### DATASET ENTRIES:
•••
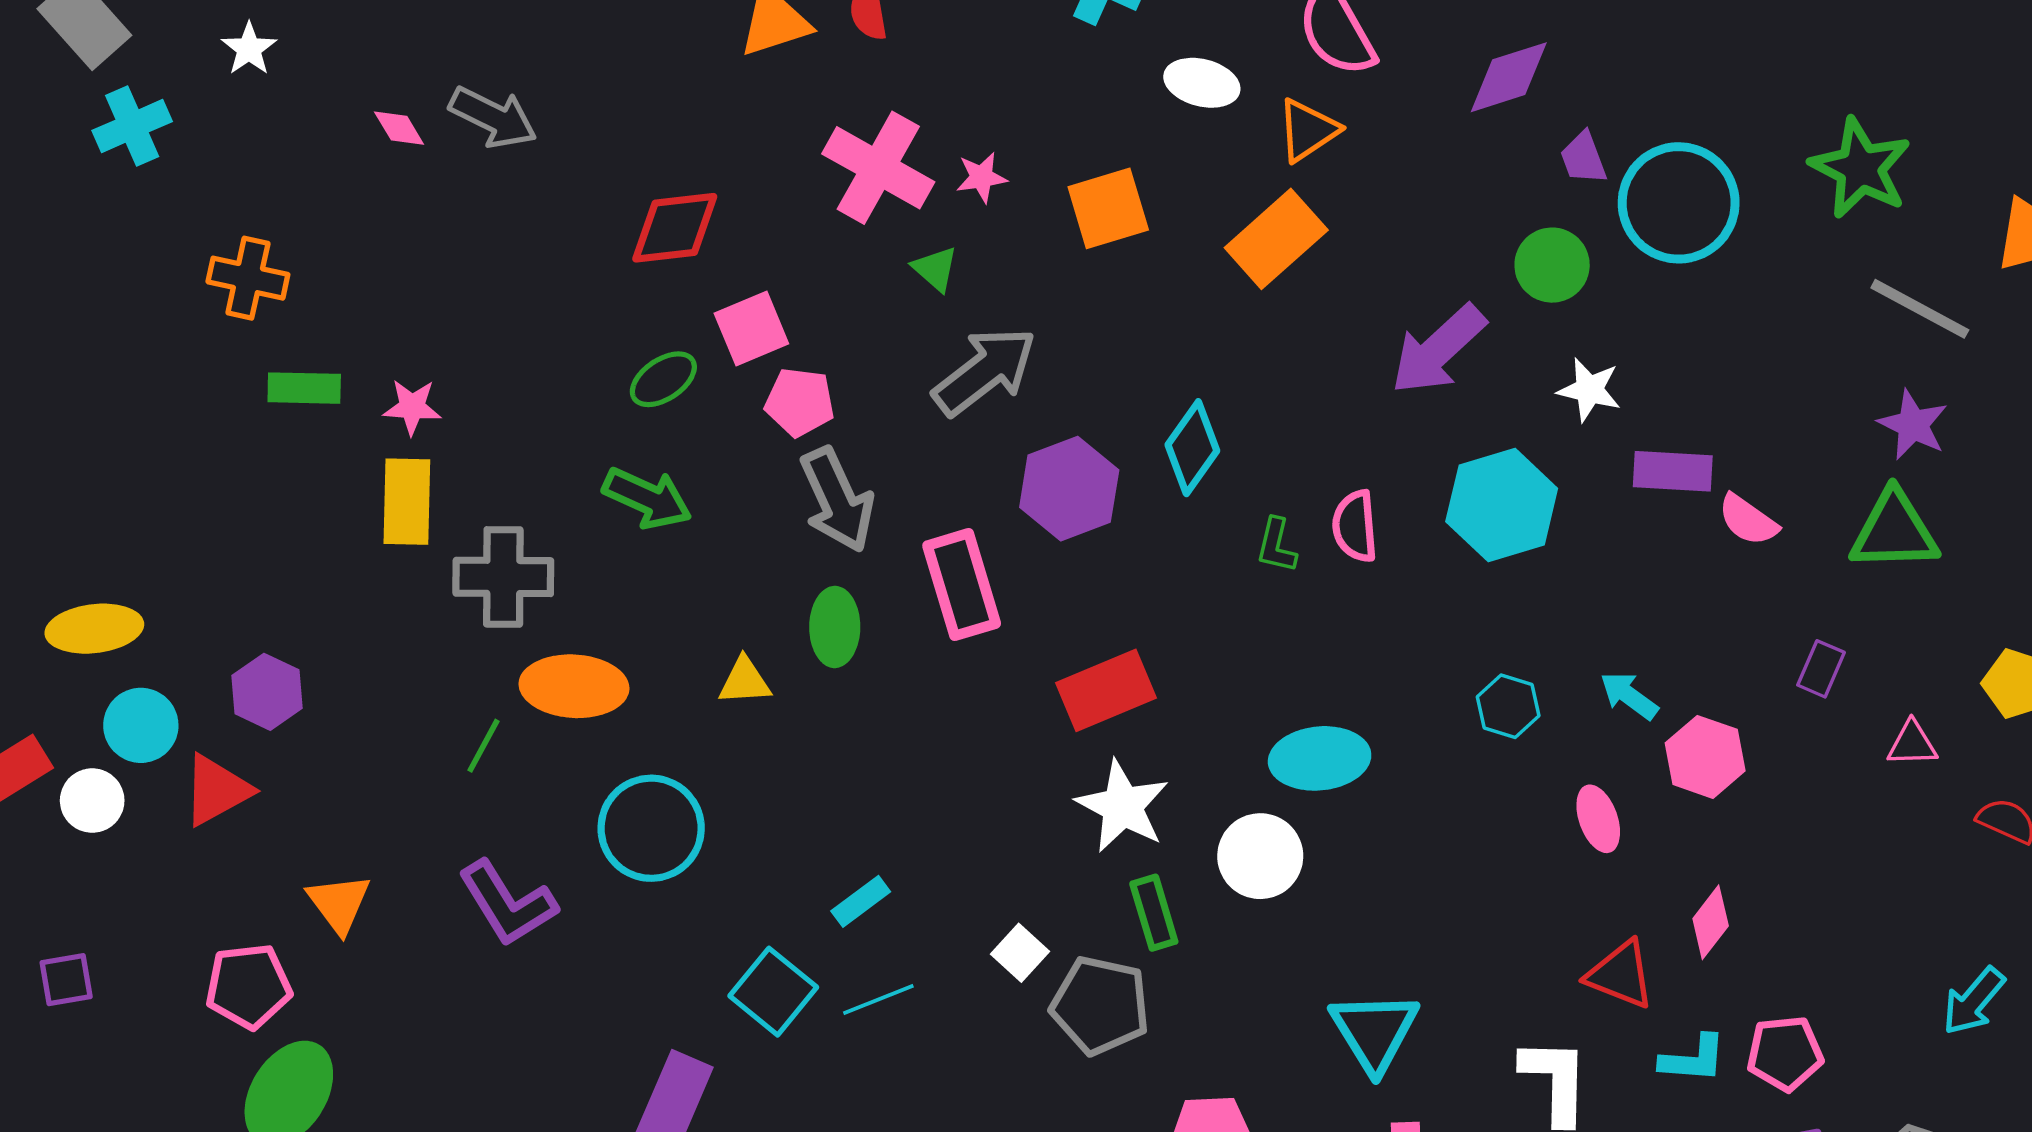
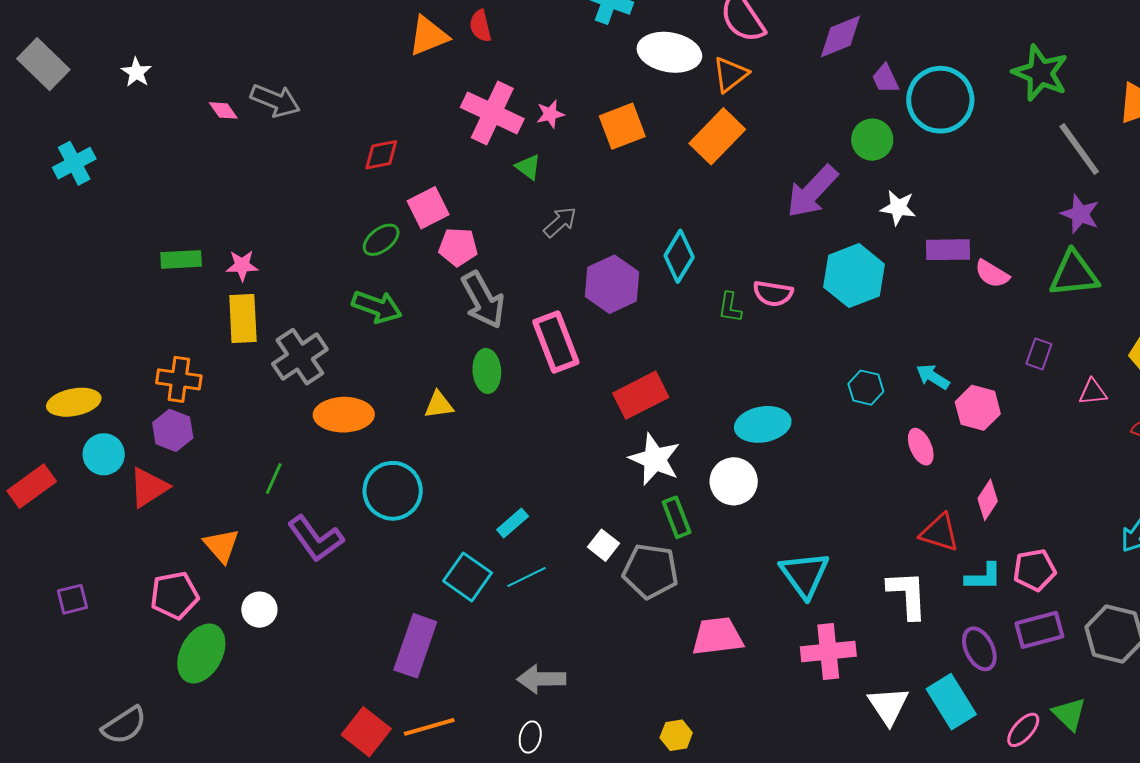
white ellipse: (1202, 83) -> (669, 52), size x1.5
cyan cross: (132, 126) -> (74, 163), moved
red diamond: (675, 228) -> (381, 155), size x0.7
orange cross: (248, 278) -> (179, 379), moved
gray line: (1920, 309) -> (1079, 149), turned 30
gray arrow: (985, 371) -> (560, 222), size x0.6
pink semicircle: (1355, 526) -> (773, 293), turned -72
gray cross: (503, 577) -> (300, 357), turned -30
green line: (483, 746) -> (274, 479), moved
white circle: (92, 801) -> (259, 610), moved

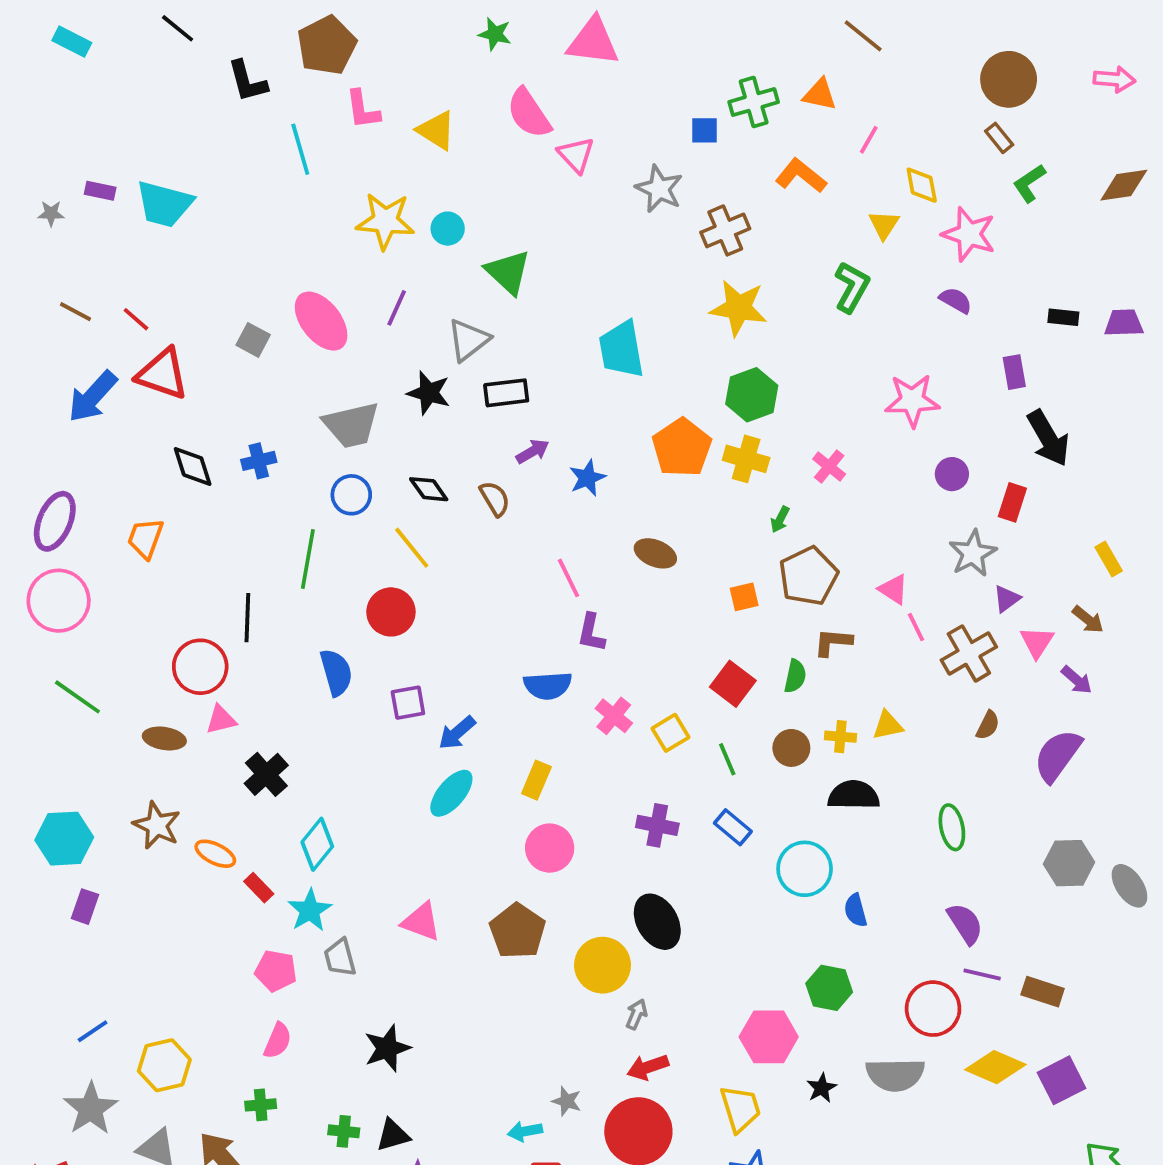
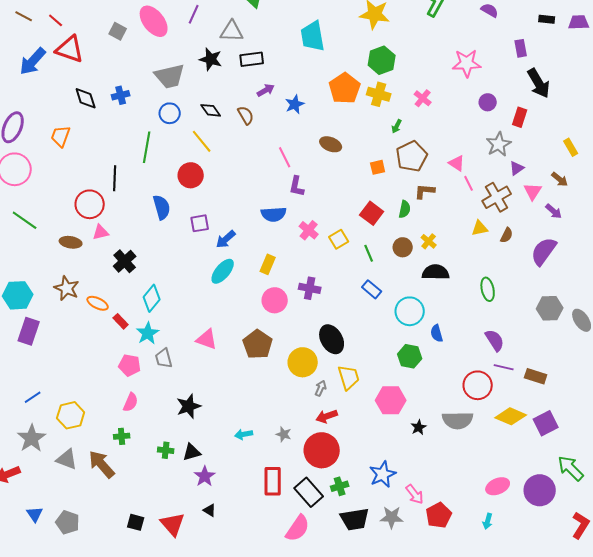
gray triangle: (468, 340) -> (232, 31), turned 40
yellow triangle: (888, 725) -> (480, 228), moved
yellow cross: (840, 737) -> (429, 241), turned 35
purple cross: (657, 825) -> (310, 288), moved
purple rectangle: (85, 907) -> (29, 331), size x1.5
green hexagon: (829, 988) -> (410, 356), moved
yellow trapezoid: (740, 1109) -> (349, 377), moved
cyan arrow: (525, 1131) -> (244, 434), moved

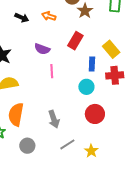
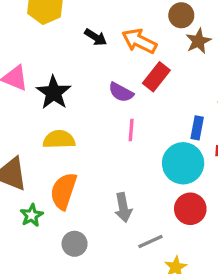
orange arrow: (49, 16) -> (139, 41), size x1.5
red rectangle: (75, 41) -> (156, 77), moved
cyan circle: (86, 87) -> (183, 163), size x1.6
gray line: (67, 144) -> (150, 242), moved

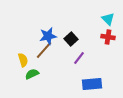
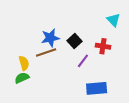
red cross: (108, 37) -> (103, 46), moved
brown line: (44, 50) -> (46, 53), turned 30
green semicircle: (32, 74) -> (22, 78), moved

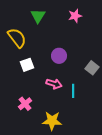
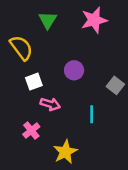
pink star: (75, 16) -> (94, 20), size x1.5
pink arrow: (54, 84) -> (50, 104), moved
yellow star: (52, 121) -> (65, 152), turned -30

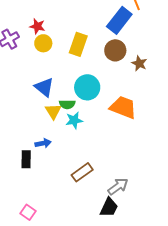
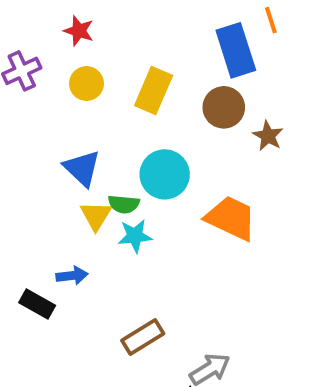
blue rectangle: (119, 20) -> (236, 50), turned -60
red star: (37, 26) -> (79, 31), moved
black rectangle: (26, 159) -> (37, 304), turned -66

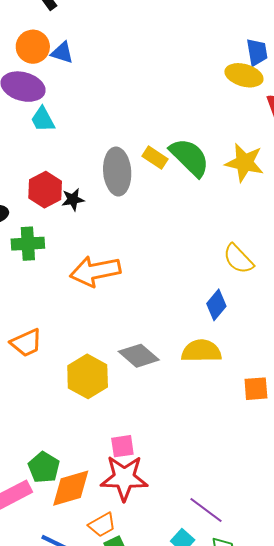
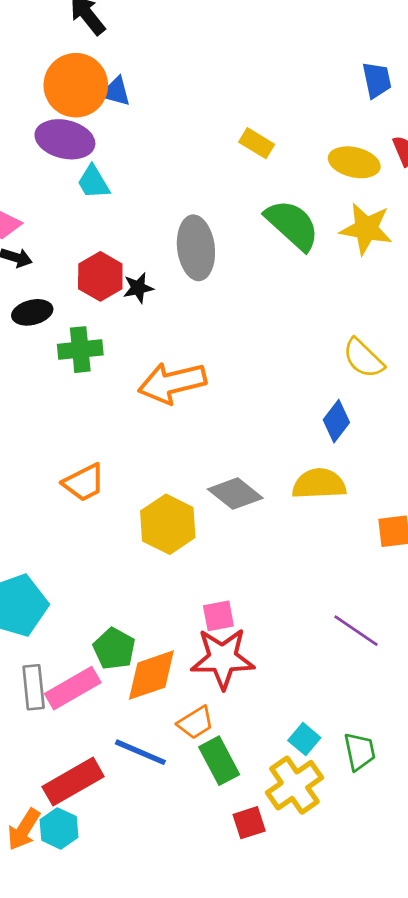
•••
### TASK PROMPT:
Print exactly the line containing "yellow star: (52, 121)" and every line after it through the final line above, and leave all pictures out.

### RESULT:
yellow star: (52, 121) -> (65, 152), turned -30

blue rectangle: (119, 20) -> (236, 50), turned -60
red star: (37, 26) -> (79, 31), moved
black rectangle: (26, 159) -> (37, 304), turned -66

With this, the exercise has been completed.